**Scene images with change listings**
※

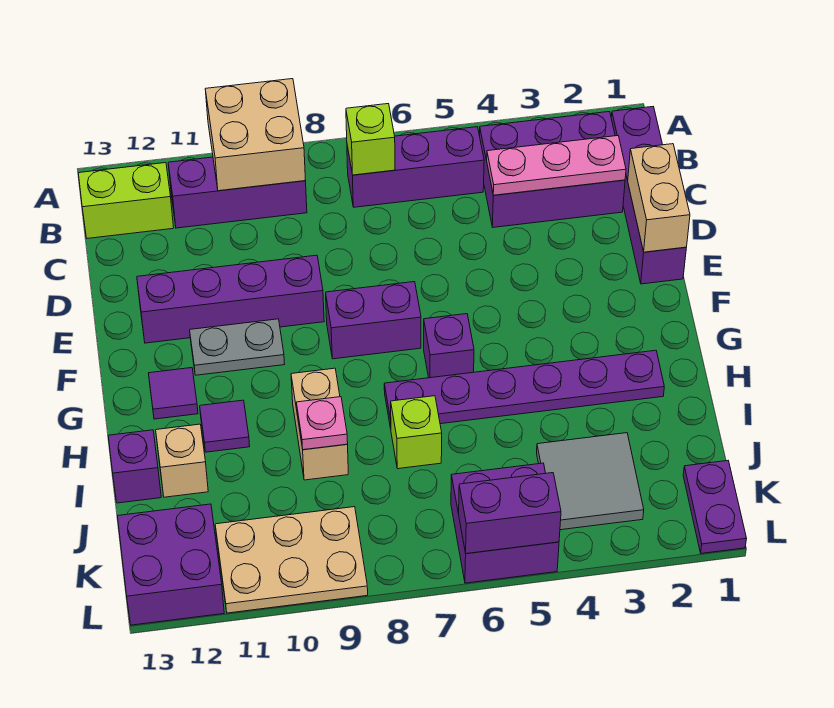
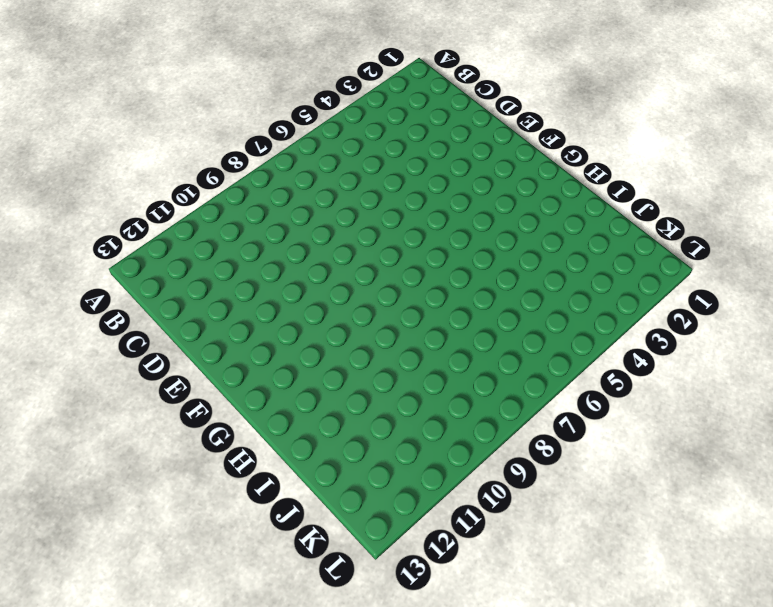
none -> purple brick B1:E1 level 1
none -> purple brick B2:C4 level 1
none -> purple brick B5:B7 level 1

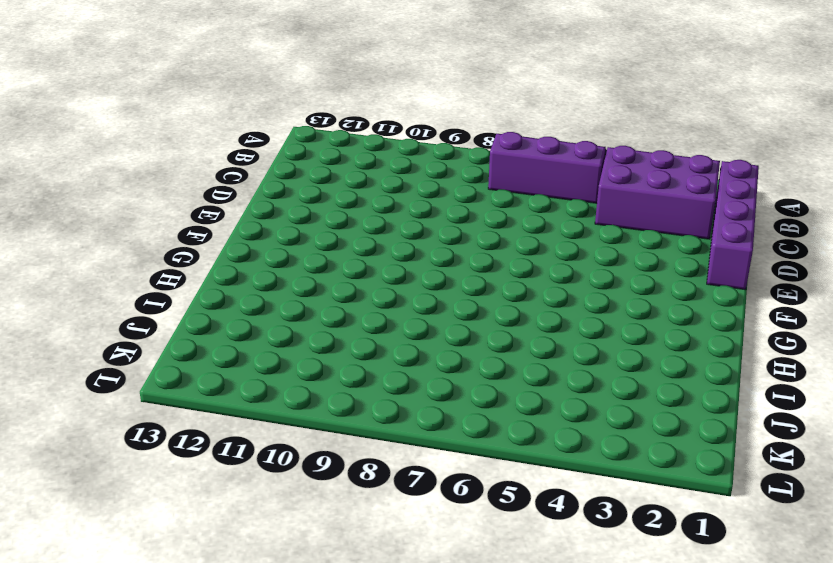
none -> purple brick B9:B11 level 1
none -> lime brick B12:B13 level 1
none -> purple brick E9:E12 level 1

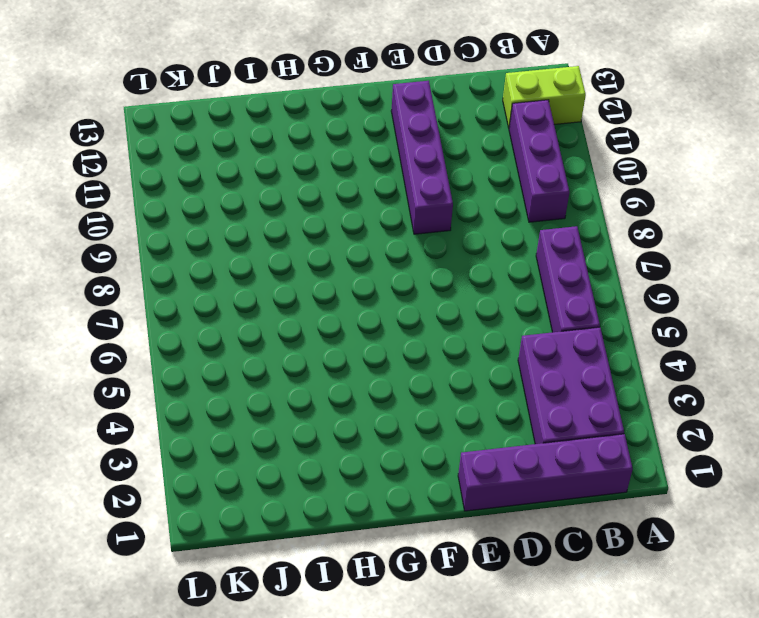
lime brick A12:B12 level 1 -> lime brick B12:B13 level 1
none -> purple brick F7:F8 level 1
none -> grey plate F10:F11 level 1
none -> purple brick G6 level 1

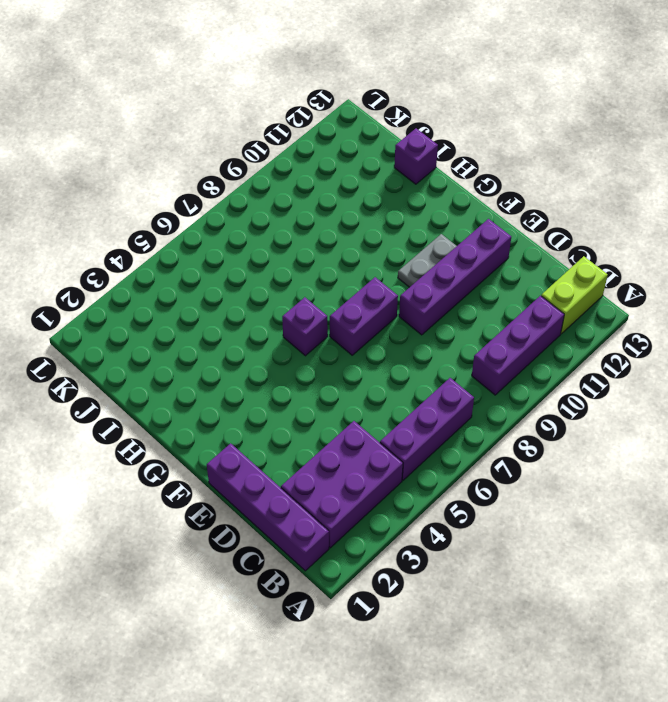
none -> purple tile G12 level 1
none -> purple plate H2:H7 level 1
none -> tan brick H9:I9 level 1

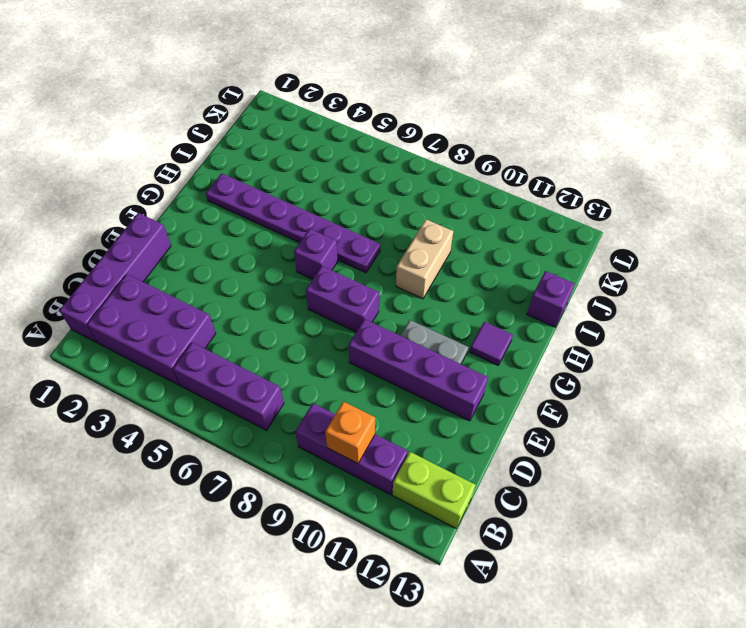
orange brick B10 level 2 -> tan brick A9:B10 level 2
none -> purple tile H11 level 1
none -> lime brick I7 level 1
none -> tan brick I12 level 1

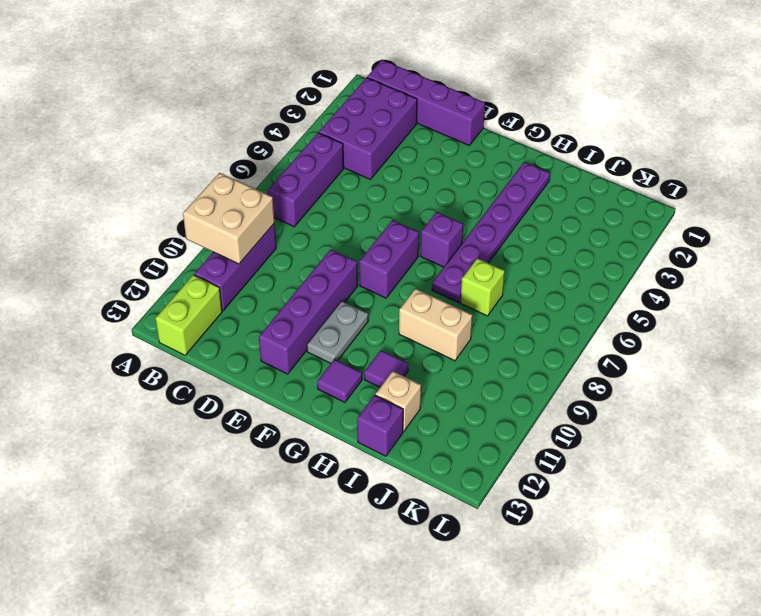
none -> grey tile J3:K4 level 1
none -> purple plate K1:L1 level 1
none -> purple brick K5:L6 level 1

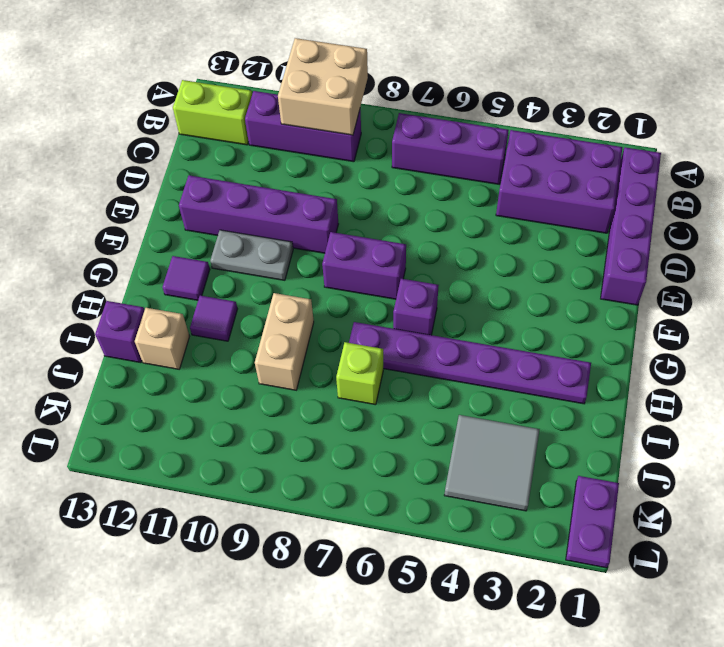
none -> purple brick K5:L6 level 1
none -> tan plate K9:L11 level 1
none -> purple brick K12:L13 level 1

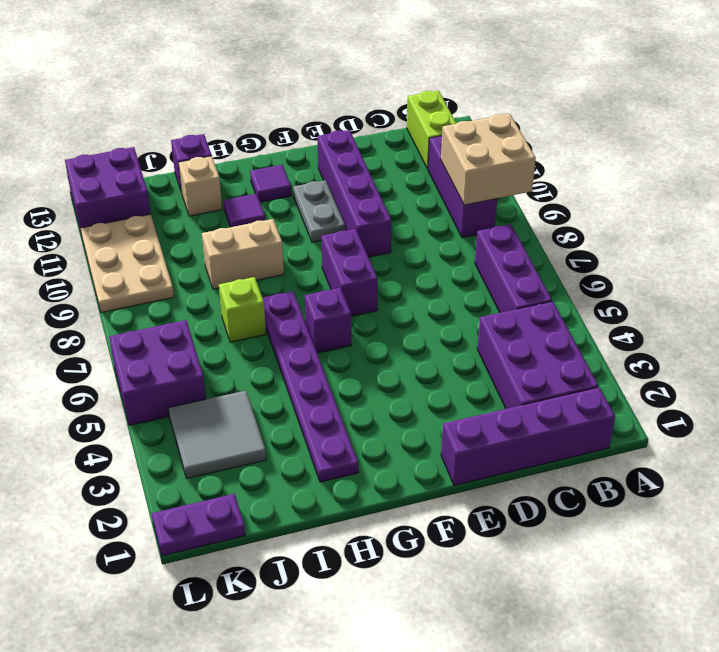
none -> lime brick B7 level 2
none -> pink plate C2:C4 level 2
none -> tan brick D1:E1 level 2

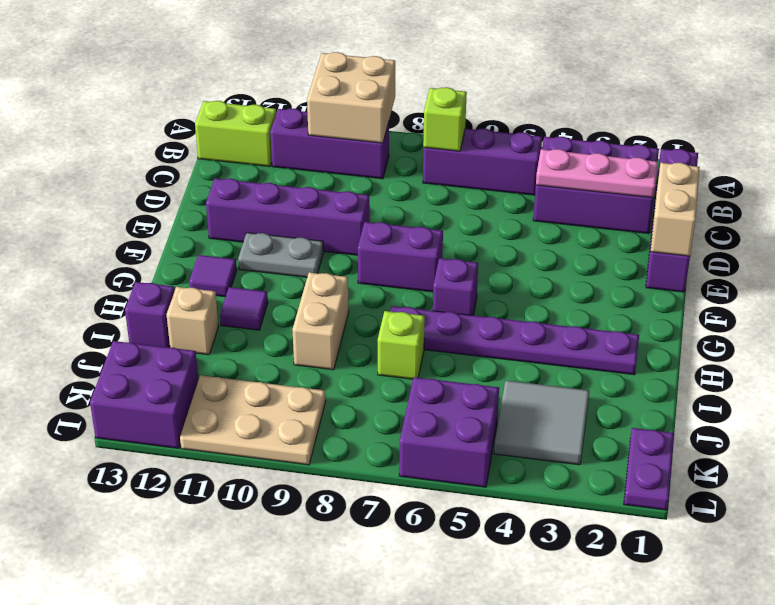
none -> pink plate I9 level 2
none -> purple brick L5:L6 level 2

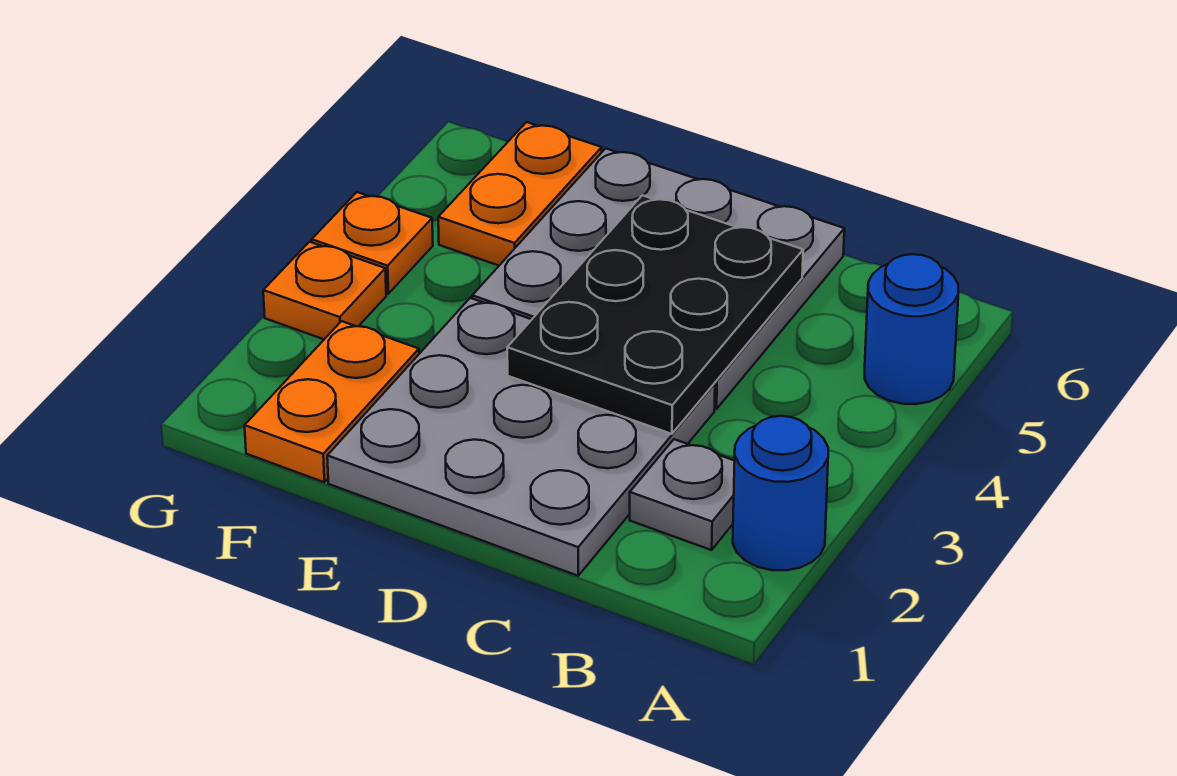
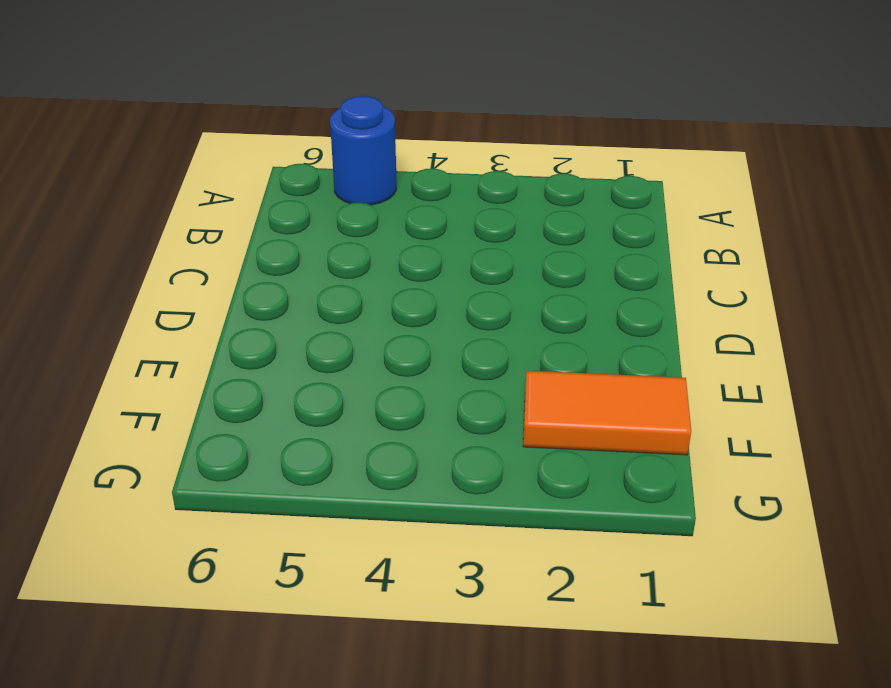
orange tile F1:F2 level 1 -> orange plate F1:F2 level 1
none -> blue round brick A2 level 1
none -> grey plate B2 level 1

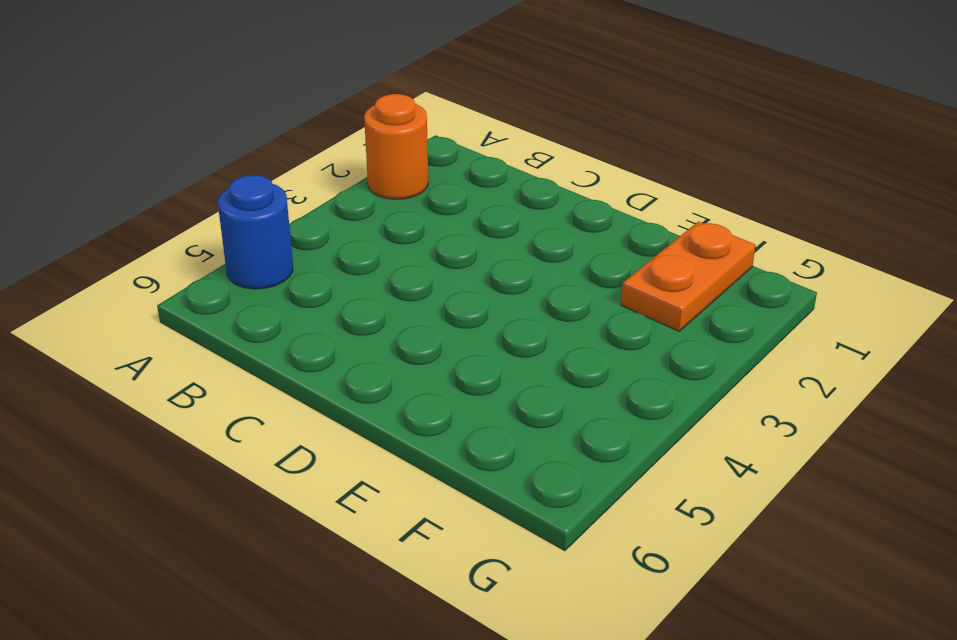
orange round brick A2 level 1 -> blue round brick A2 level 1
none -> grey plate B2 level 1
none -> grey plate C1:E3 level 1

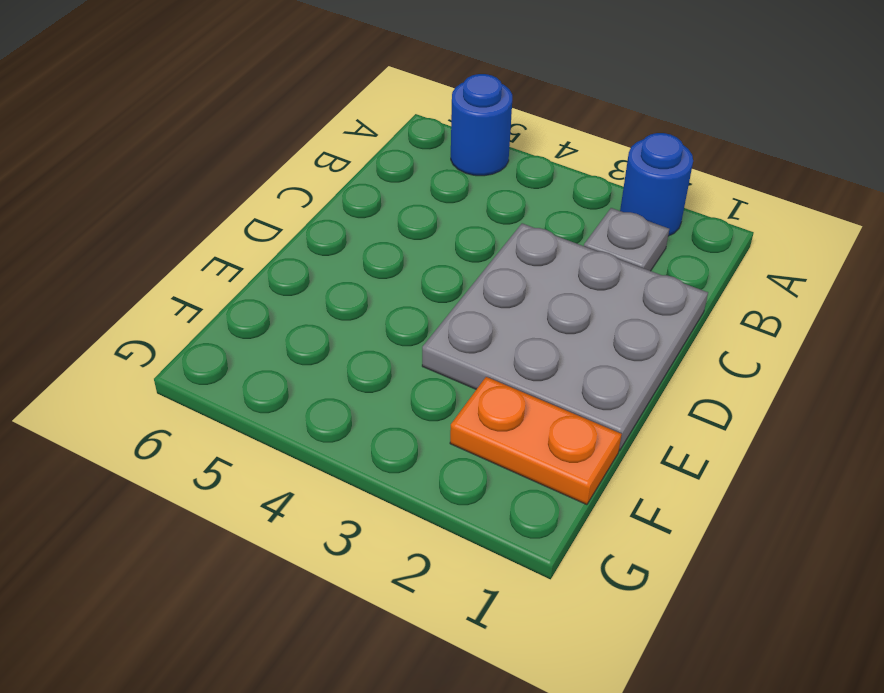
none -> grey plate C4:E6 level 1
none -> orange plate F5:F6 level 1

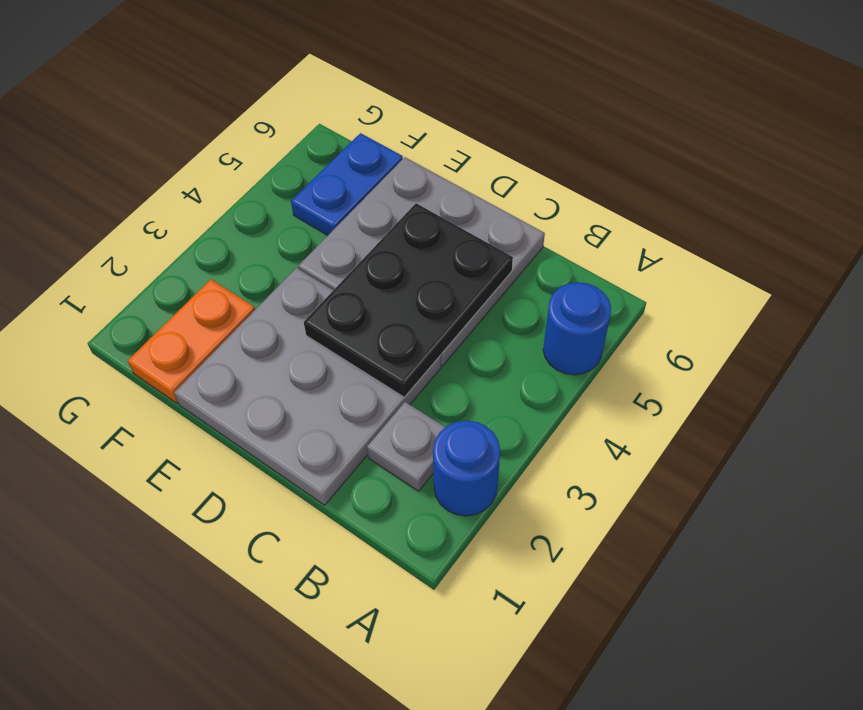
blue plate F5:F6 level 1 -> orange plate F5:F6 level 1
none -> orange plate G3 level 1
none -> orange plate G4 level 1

※

**What needs to be done**
The word "round": say how many lines of the records hold it, and give nothing but the number.

**Worked solution**
2